PROVIDED MATERIAL section start

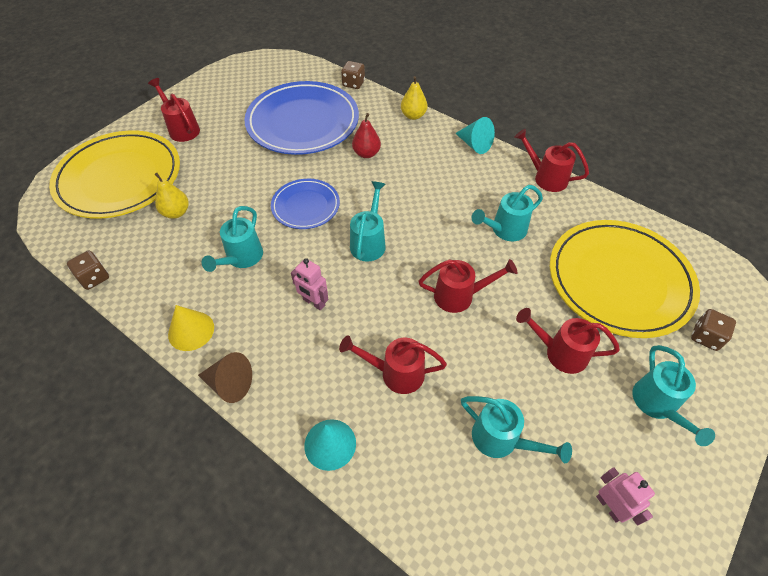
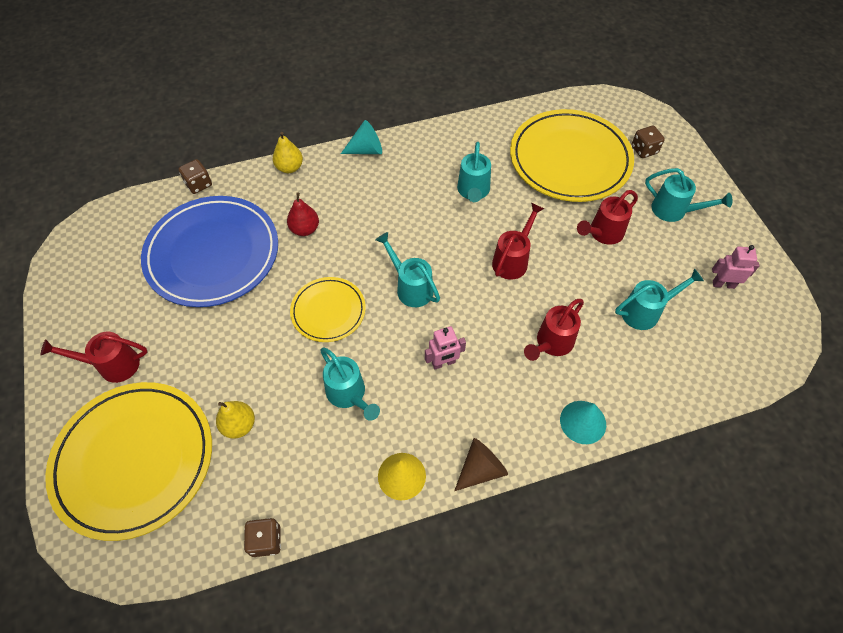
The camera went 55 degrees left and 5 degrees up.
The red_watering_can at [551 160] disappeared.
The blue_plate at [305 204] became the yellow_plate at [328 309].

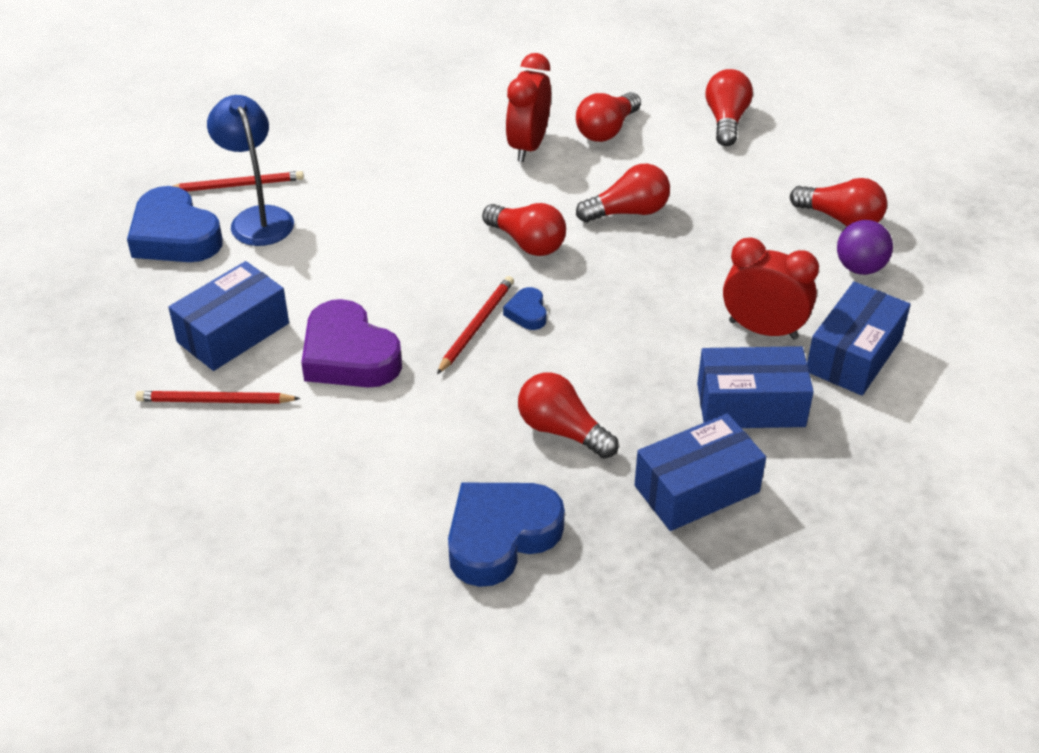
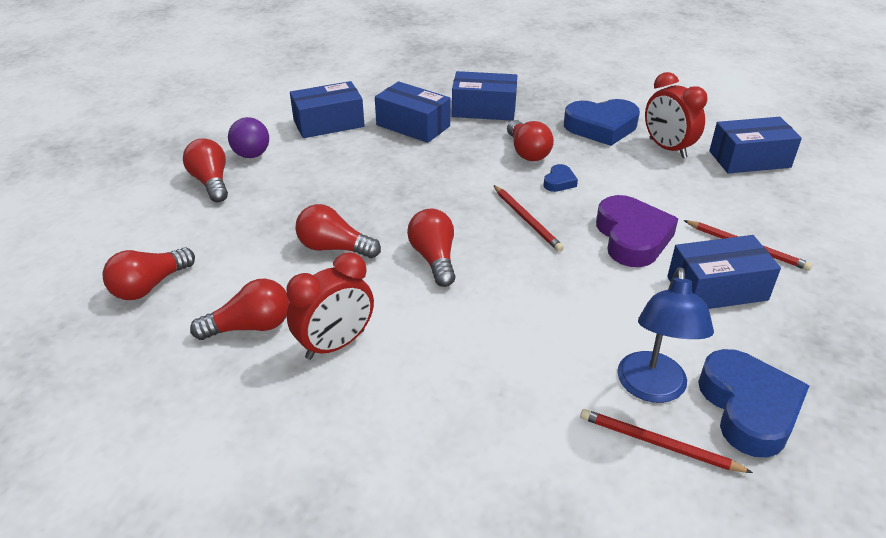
The camera went 145 degrees left and 5 degrees down.
The red_clock moved from [771 288] to [676 115].
The red_pencil at [475 325] turned 90 degrees counterclockwise.
The blue_heart moved from [525 308] to [560 178].
The blue_box at [755 145] appeared.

PROVIDED MATERIAL section end

Starting at the line that contains "The blue_plate at" and ending at the final line of the data, reproduce each line exactly. Pictures stay out of the copy.

The blue_plate at [305 204] became the yellow_plate at [328 309].

The camera went 145 degrees left and 5 degrees down.
The red_clock moved from [771 288] to [676 115].
The red_pencil at [475 325] turned 90 degrees counterclockwise.
The blue_heart moved from [525 308] to [560 178].
The blue_box at [755 145] appeared.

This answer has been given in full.